### Work required
Each line from the one holding "(250, 265) = (362, 198): black" to the last line below must be written out exactly, with no other output.

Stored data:
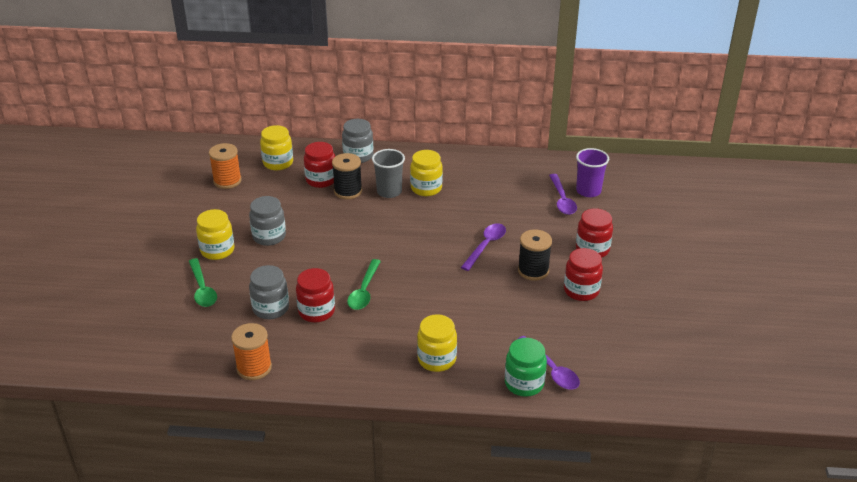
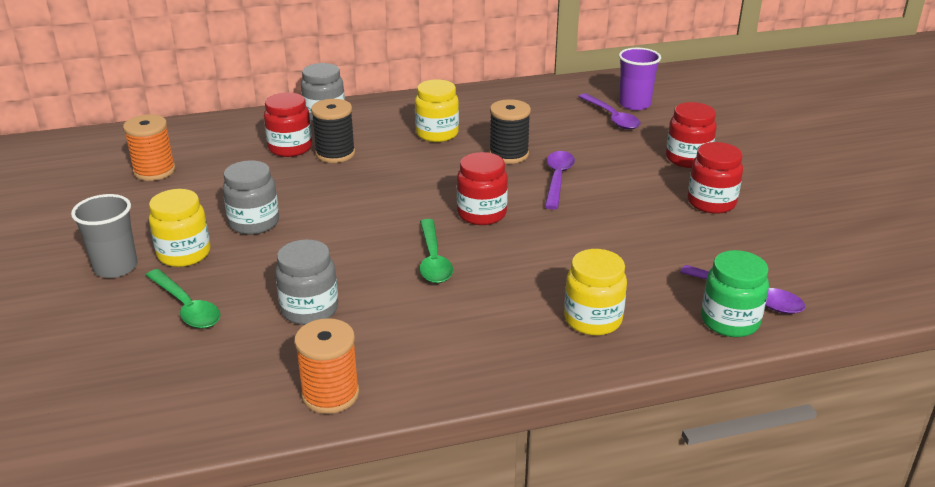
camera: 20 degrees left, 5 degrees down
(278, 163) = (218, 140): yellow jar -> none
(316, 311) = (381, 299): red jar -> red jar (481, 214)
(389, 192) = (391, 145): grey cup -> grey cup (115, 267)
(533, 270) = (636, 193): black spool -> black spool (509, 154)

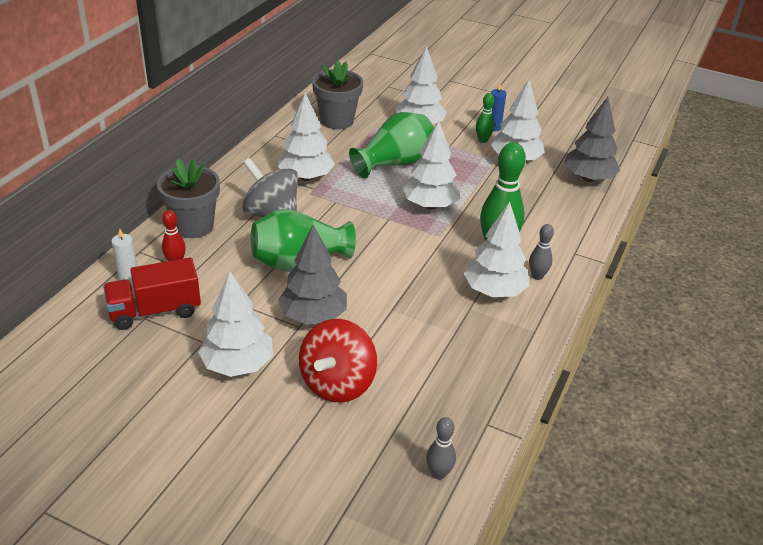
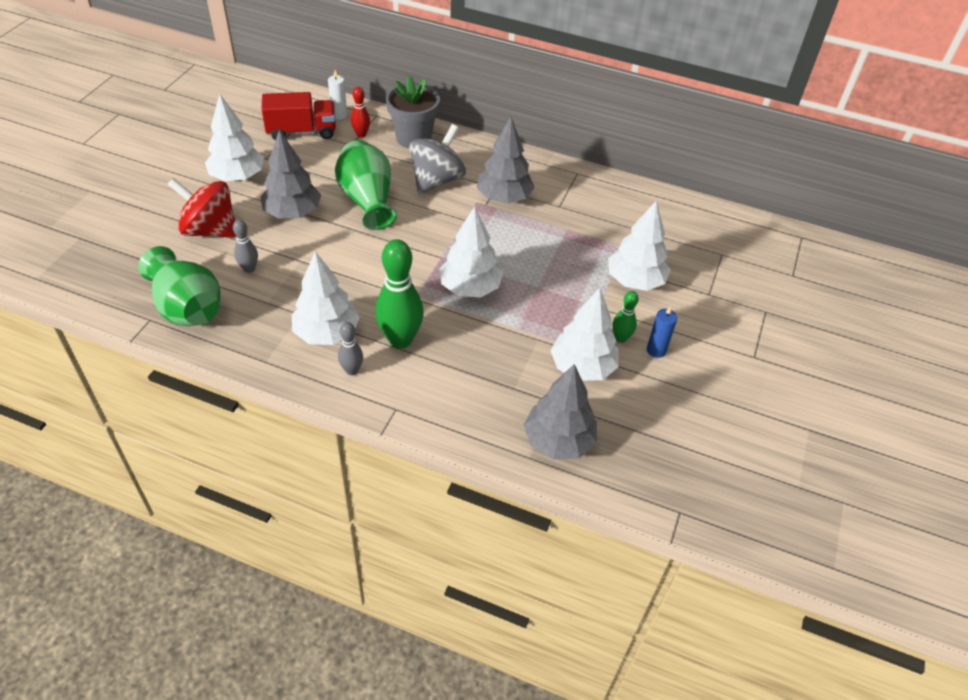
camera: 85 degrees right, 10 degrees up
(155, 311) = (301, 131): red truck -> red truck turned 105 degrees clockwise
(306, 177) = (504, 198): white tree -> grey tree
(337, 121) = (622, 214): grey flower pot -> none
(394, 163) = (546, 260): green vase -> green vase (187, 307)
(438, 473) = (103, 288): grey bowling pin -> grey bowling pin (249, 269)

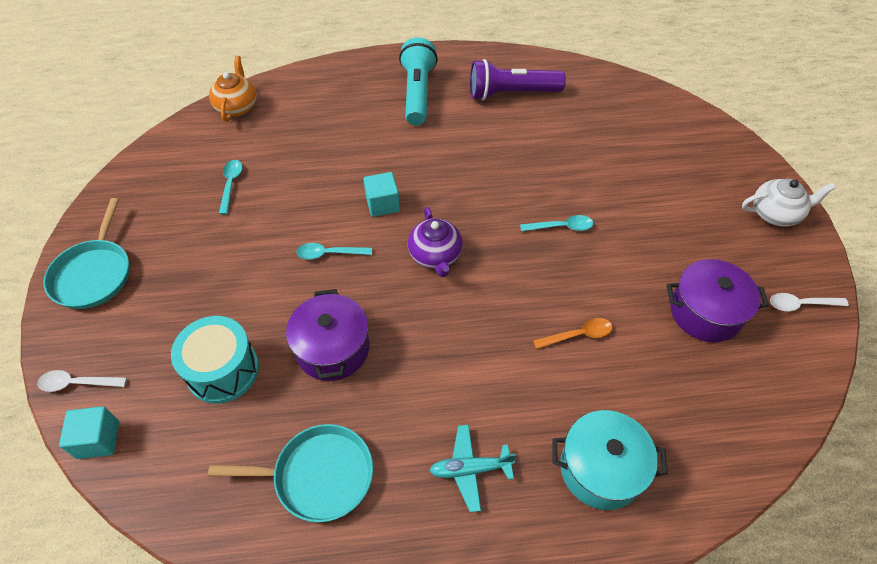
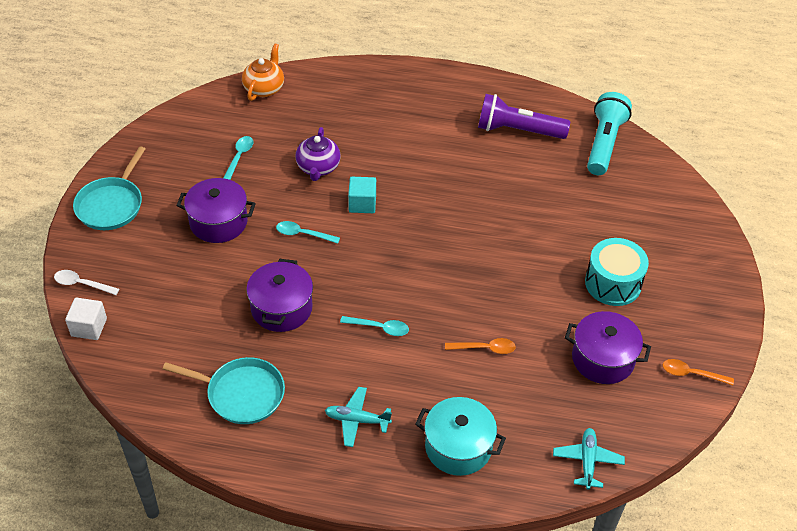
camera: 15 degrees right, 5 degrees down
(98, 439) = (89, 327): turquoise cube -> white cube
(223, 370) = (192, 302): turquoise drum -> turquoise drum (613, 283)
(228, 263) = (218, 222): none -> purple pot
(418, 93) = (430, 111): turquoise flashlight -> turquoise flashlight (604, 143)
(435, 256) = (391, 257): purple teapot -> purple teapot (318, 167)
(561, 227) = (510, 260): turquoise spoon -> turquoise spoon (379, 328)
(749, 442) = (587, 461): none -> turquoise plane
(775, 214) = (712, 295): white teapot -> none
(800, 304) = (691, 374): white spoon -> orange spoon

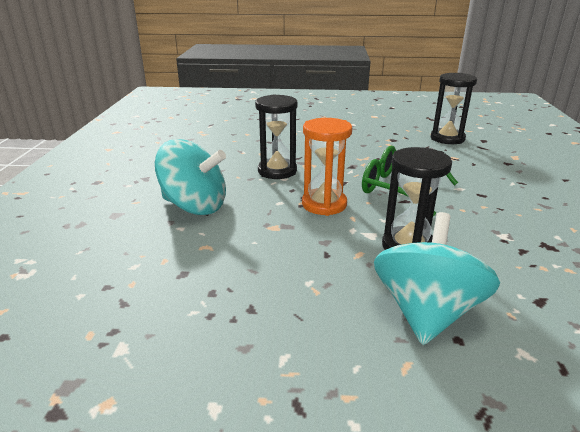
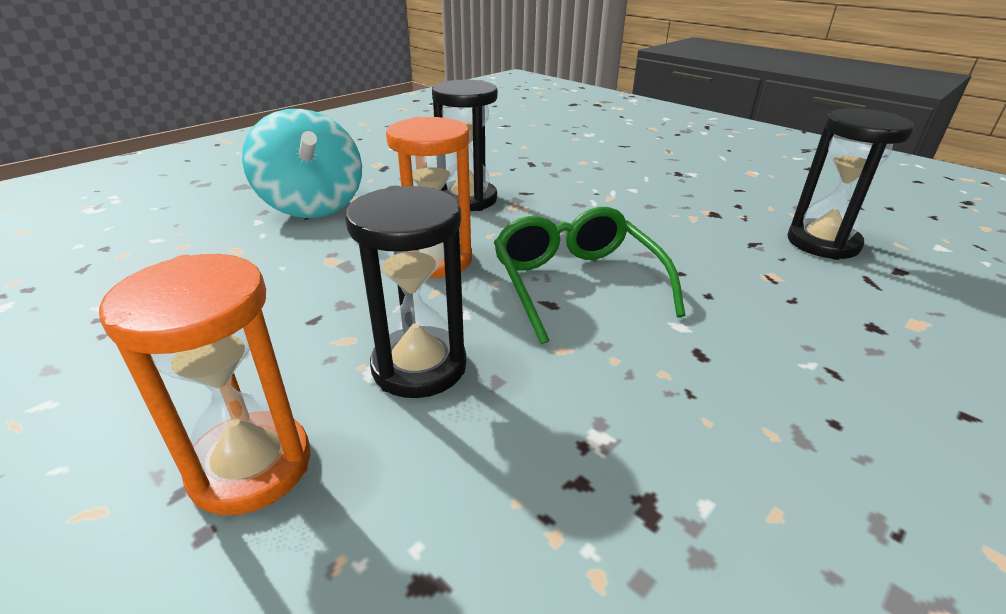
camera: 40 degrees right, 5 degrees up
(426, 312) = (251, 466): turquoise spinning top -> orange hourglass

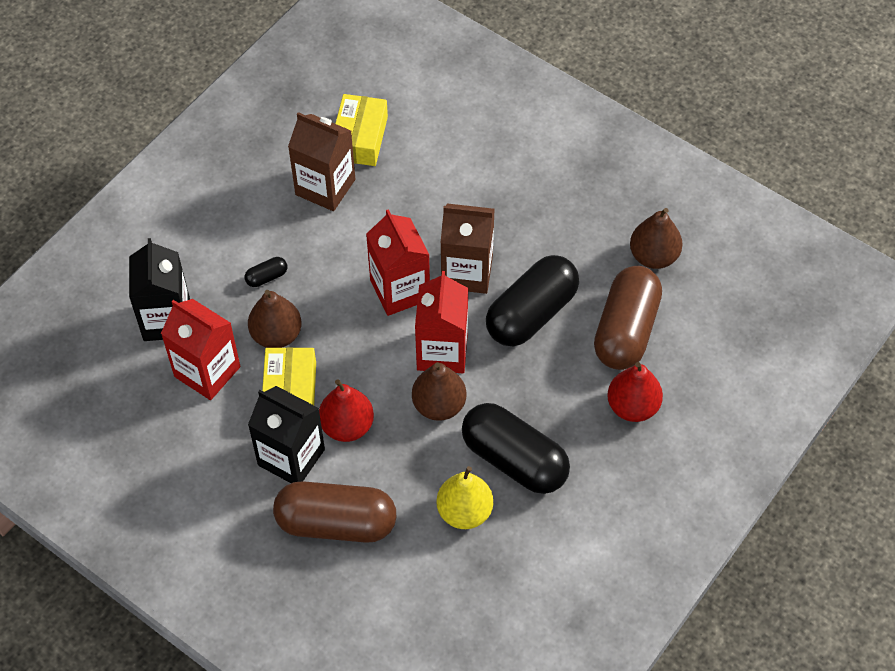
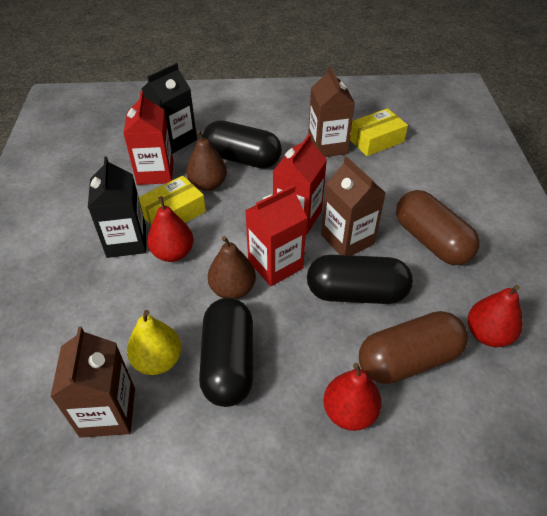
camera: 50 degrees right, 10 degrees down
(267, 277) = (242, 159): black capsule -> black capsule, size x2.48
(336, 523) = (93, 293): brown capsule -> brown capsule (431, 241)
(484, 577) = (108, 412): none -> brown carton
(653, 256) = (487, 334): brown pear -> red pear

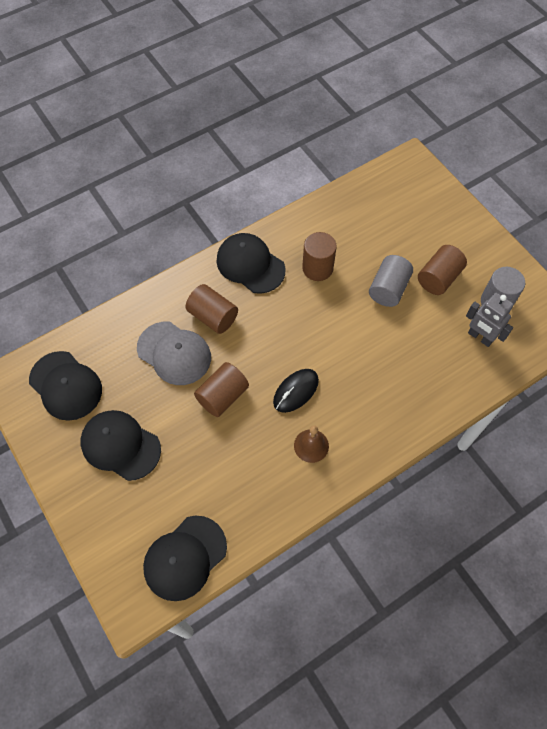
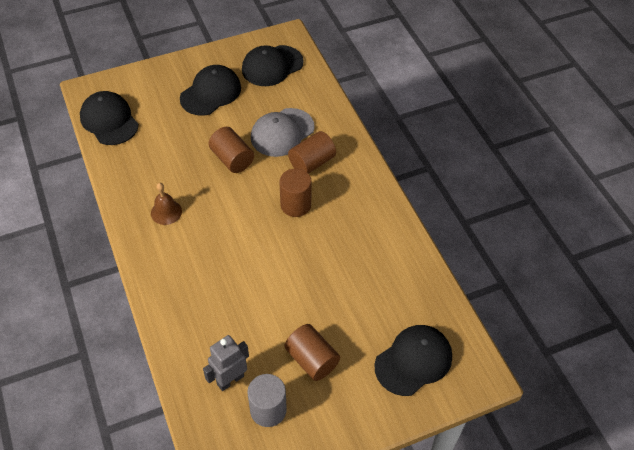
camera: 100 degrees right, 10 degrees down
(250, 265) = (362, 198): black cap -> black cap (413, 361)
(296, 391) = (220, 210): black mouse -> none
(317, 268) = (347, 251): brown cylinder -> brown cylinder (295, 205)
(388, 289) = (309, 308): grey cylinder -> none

### Task output
(250, 265) = (362, 198): black cap -> black cap (413, 361)
(296, 391) = (220, 210): black mouse -> none
(317, 268) = (347, 251): brown cylinder -> brown cylinder (295, 205)
(388, 289) = (309, 308): grey cylinder -> none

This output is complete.